■ EXERCISE DETAILS:
Transcribe only what runs from the line containing "Q2: NPN S8050" through the final line below, exactly, and leave every picture out.

------------------------------------------------------------------------

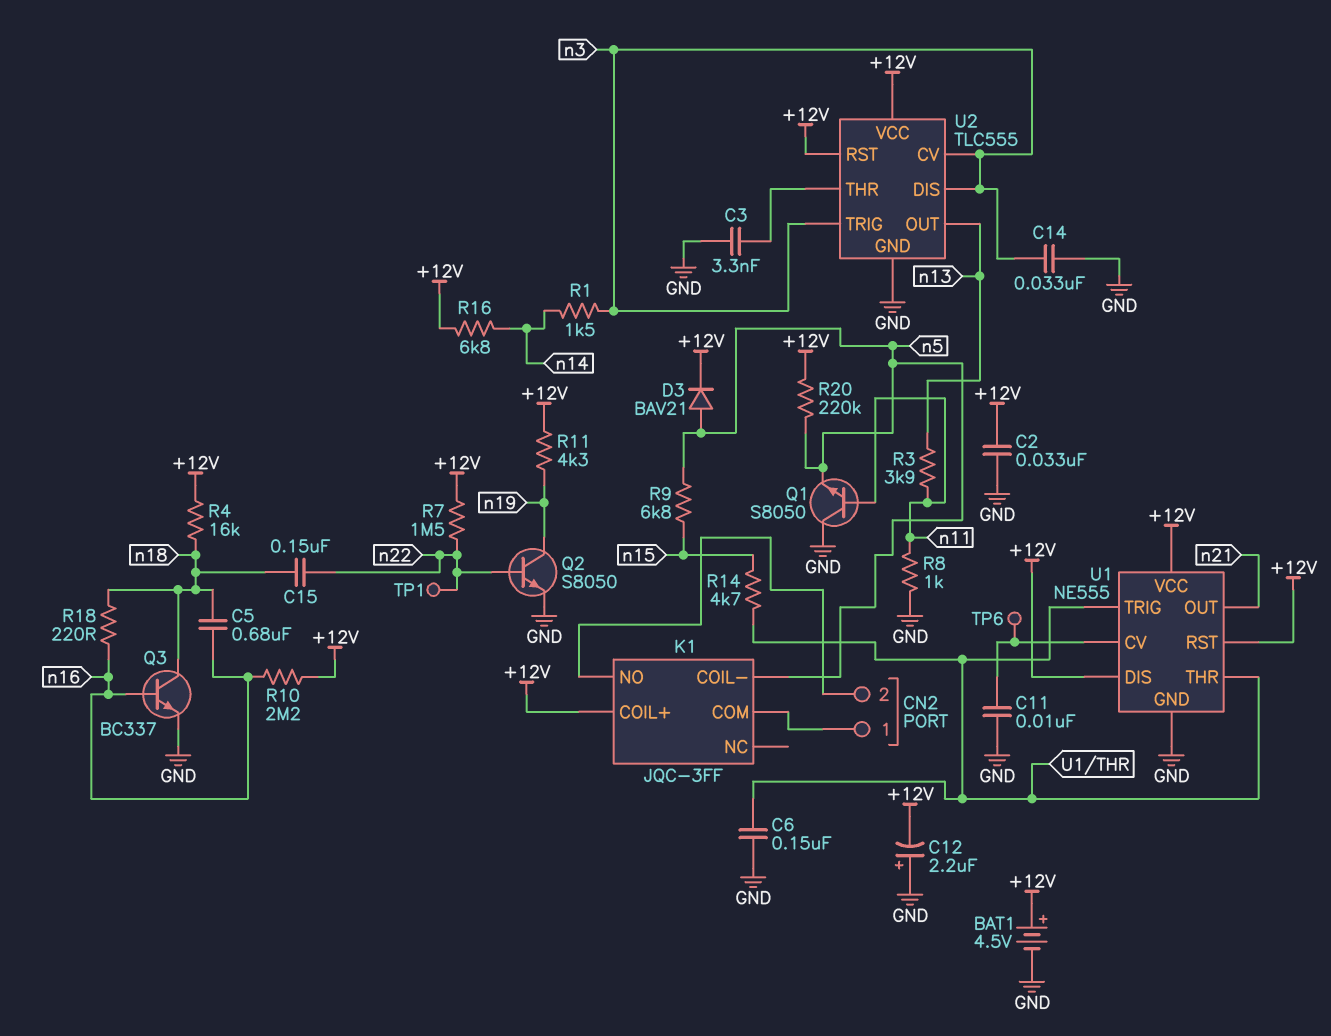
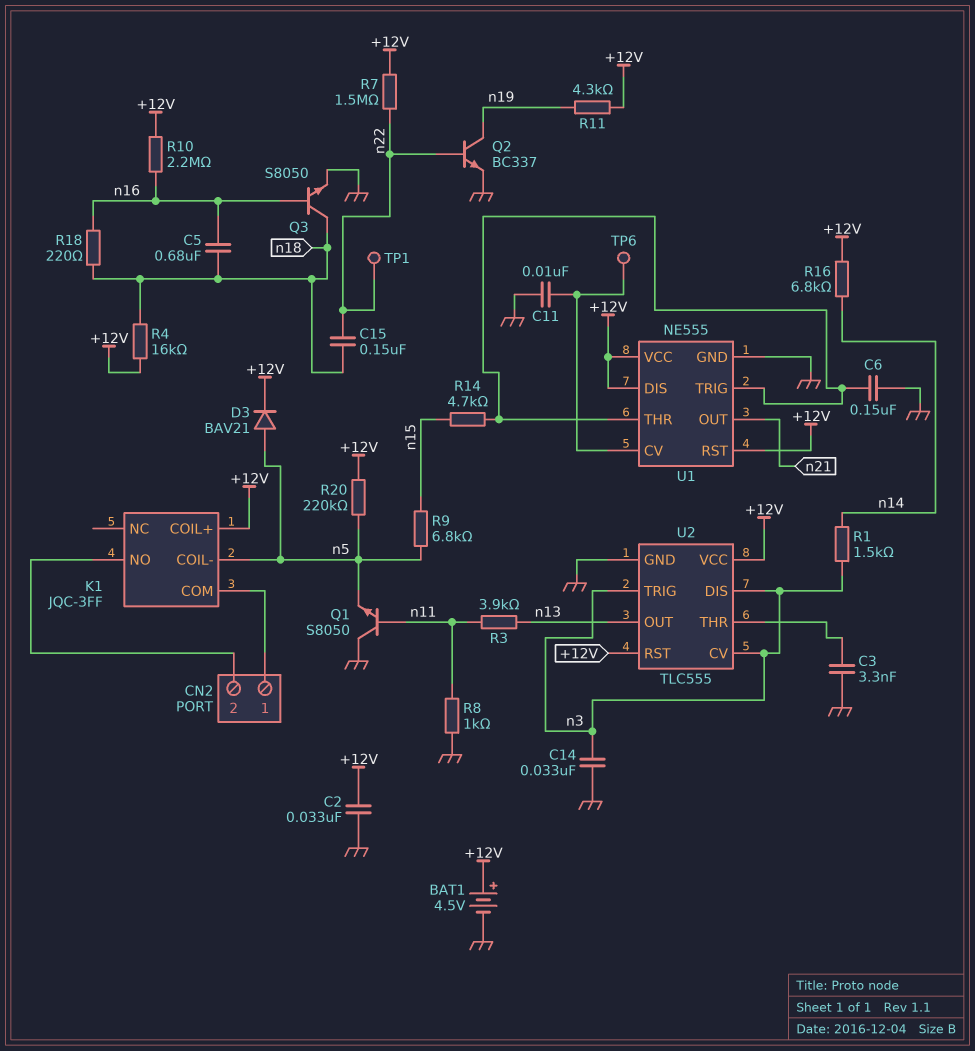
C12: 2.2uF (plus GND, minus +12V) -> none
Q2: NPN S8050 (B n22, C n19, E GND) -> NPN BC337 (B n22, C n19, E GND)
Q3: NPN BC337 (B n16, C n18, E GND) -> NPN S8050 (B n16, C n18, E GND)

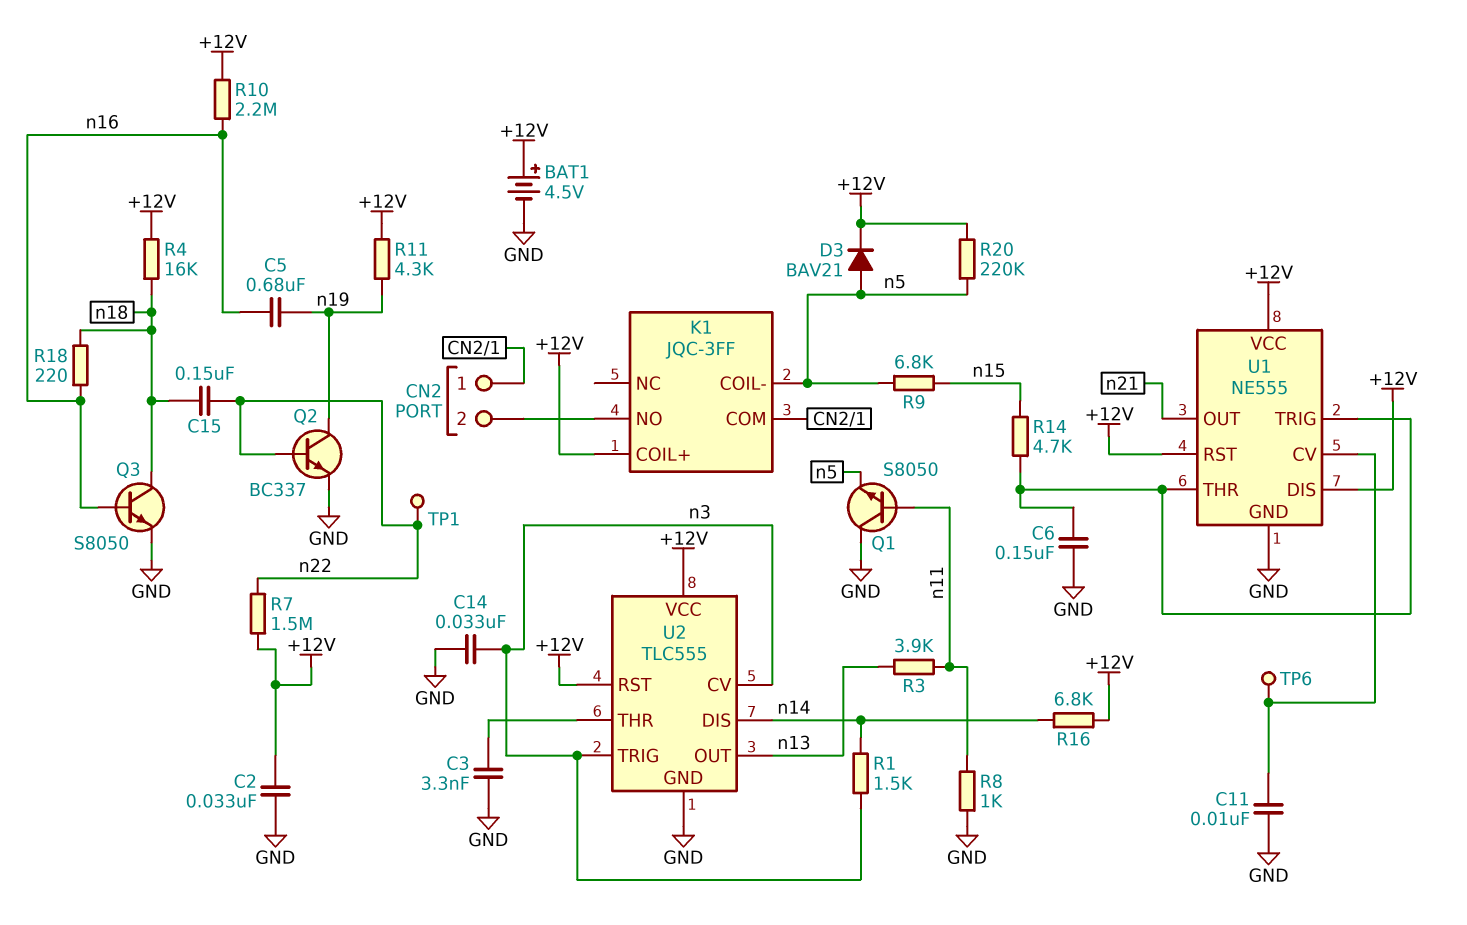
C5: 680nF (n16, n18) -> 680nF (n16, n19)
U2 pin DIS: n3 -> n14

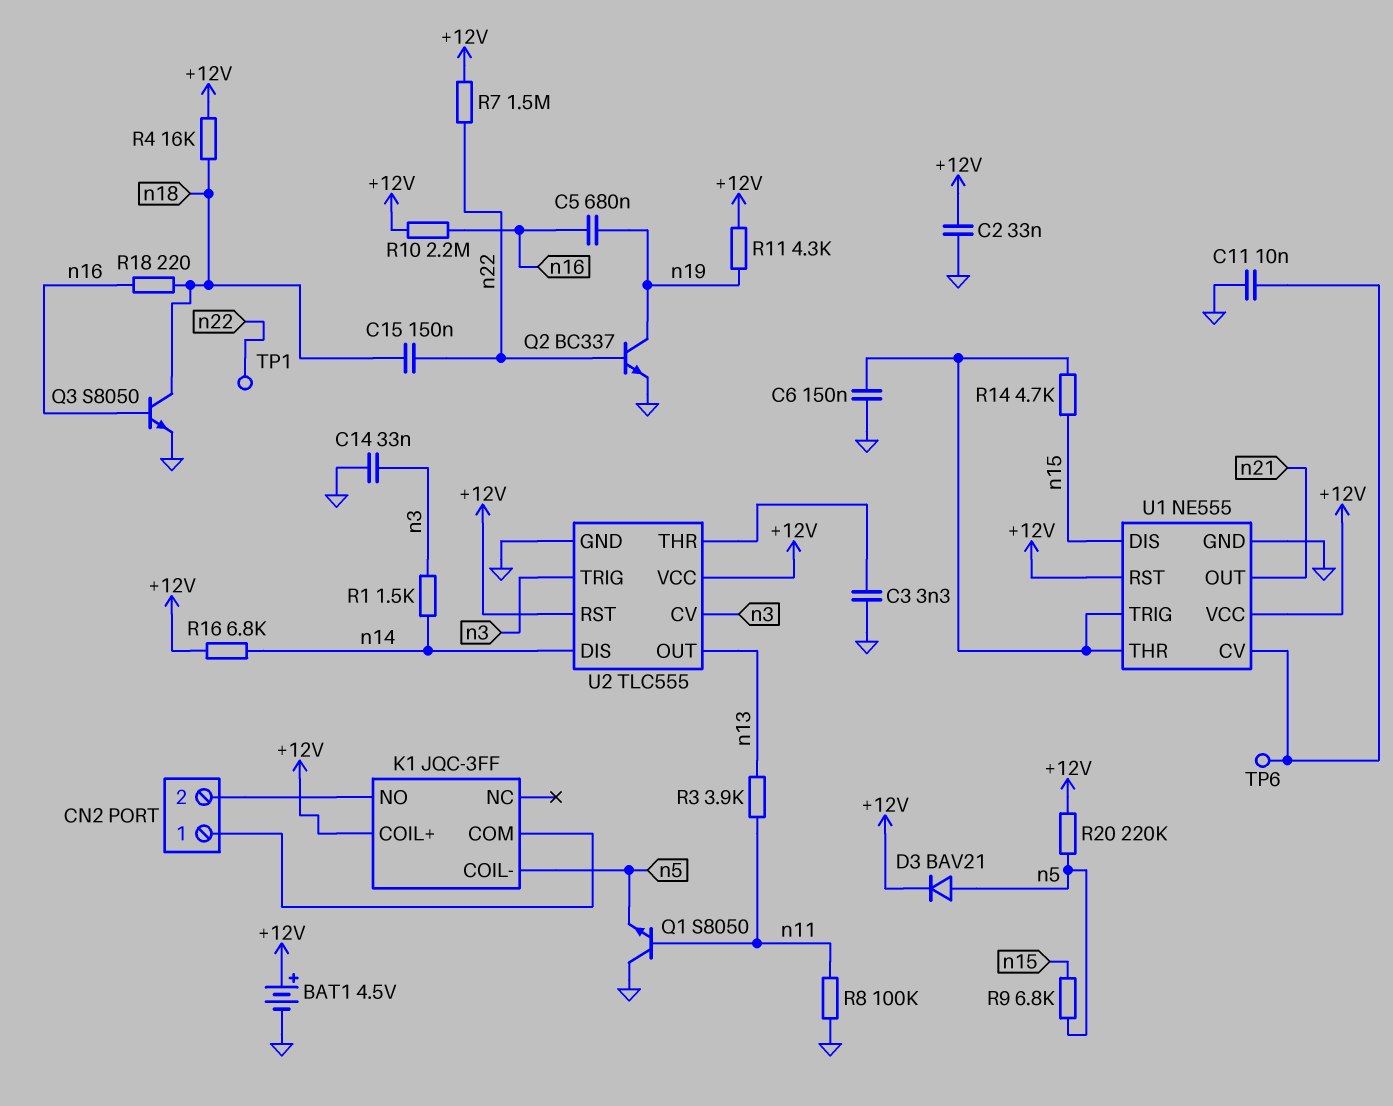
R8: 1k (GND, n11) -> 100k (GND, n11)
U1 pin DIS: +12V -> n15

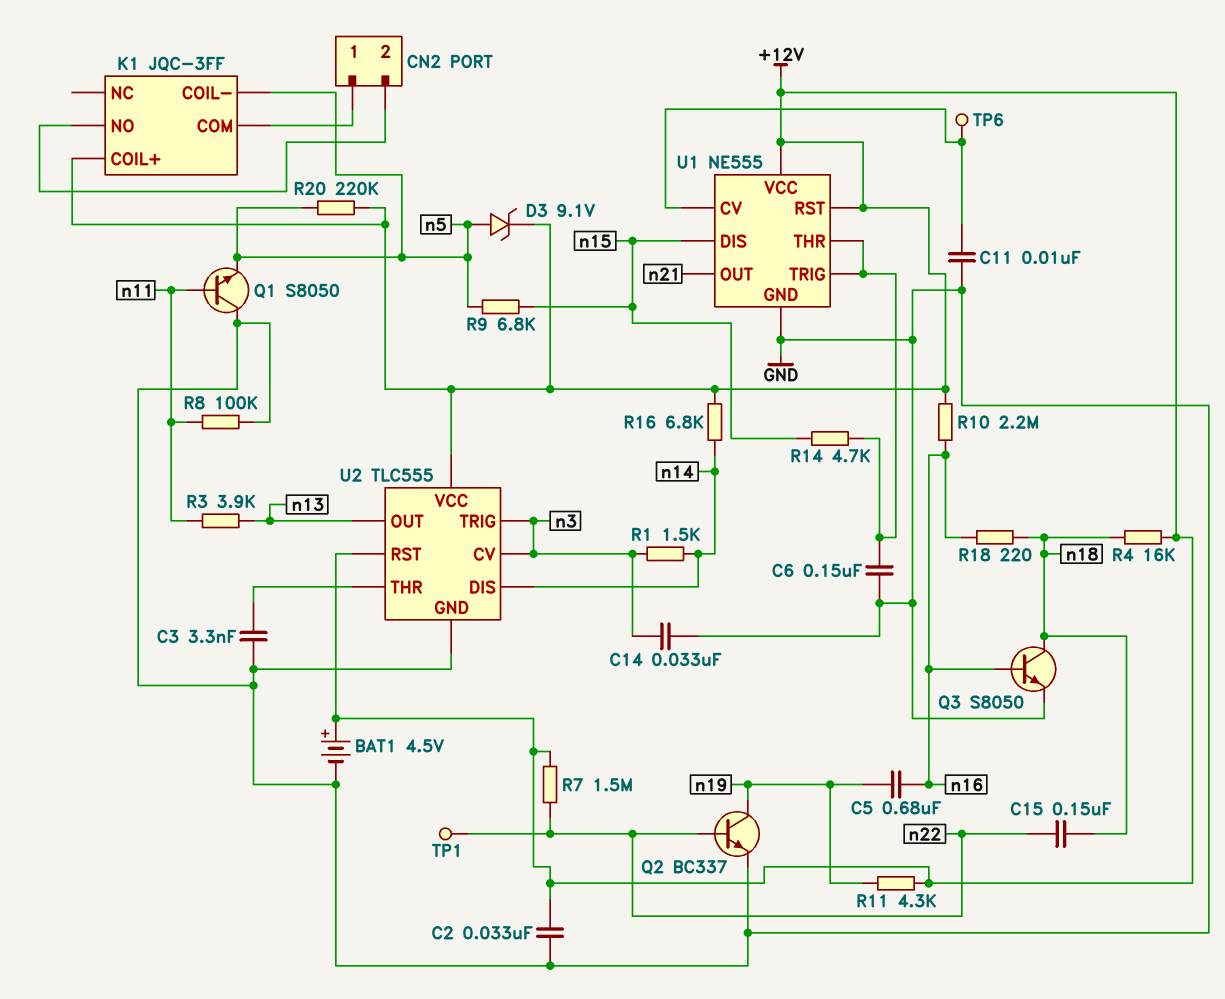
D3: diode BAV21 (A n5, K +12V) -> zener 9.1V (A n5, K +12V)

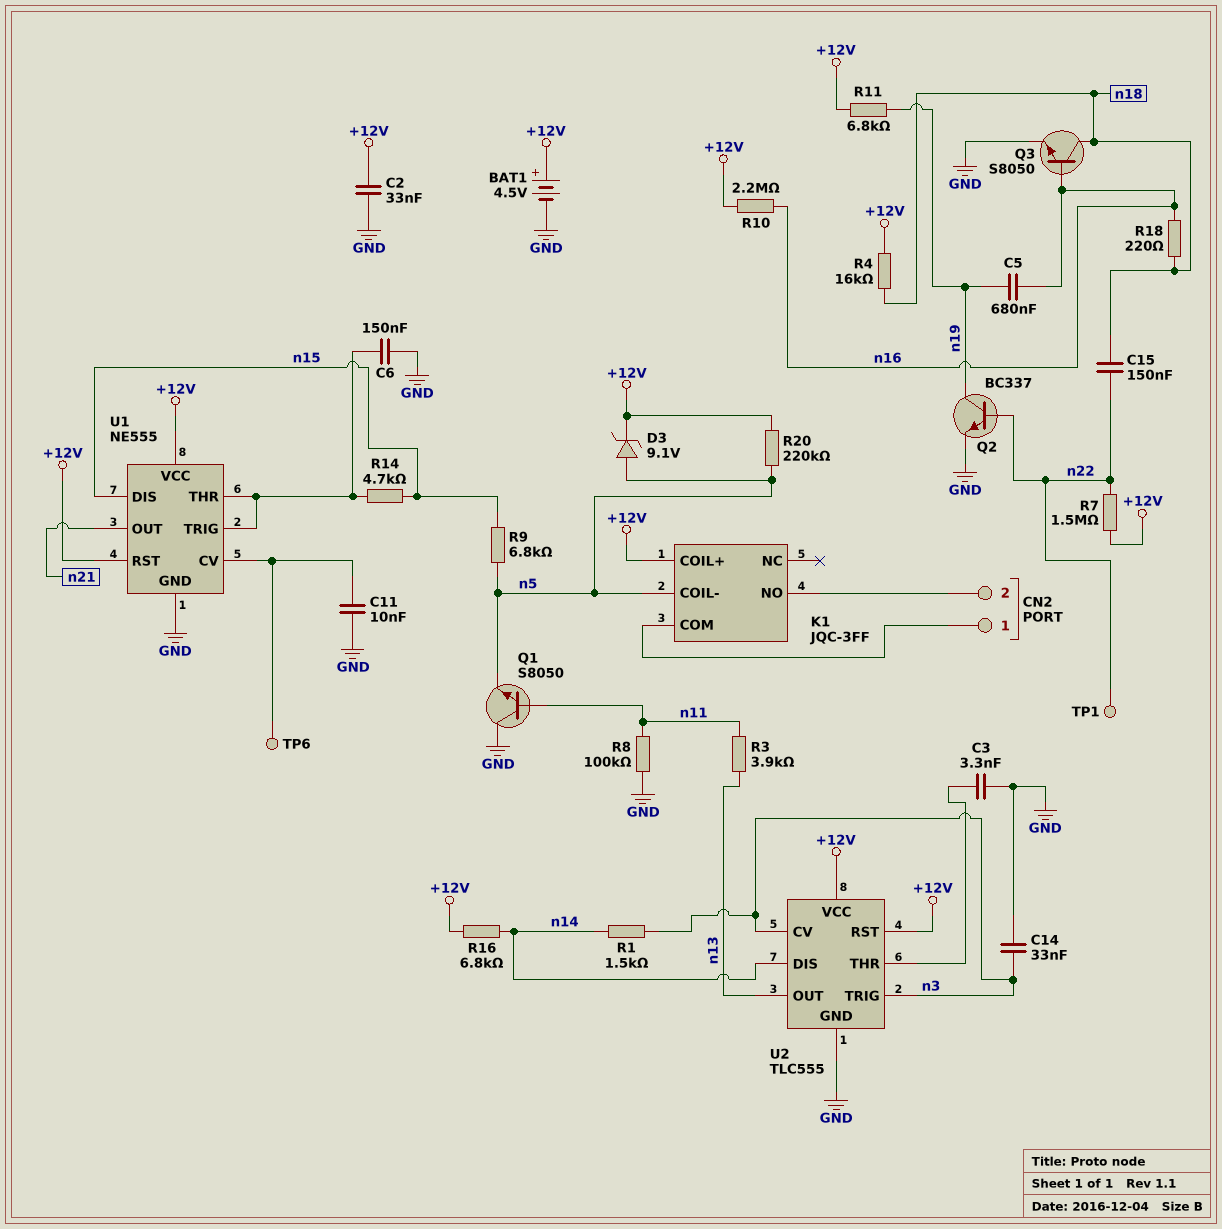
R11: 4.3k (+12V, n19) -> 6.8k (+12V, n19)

------------------------------------------------------------------------

■ SOLUTION TO THE EXERCISE:
Q2: NPN S8050 (B n22, C n19, E GND) -> NPN BC337 (B n22, C n19, E GND)
Q3: NPN BC337 (B n16, C n18, E GND) -> NPN S8050 (B n16, C n18, E GND)

C5: 680nF (n16, n18) -> 680nF (n16, n19)
U2 pin DIS: n3 -> n14

R8: 1k (GND, n11) -> 100k (GND, n11)
U1 pin DIS: +12V -> n15

D3: diode BAV21 (A n5, K +12V) -> zener 9.1V (A n5, K +12V)

R11: 4.3k (+12V, n19) -> 6.8k (+12V, n19)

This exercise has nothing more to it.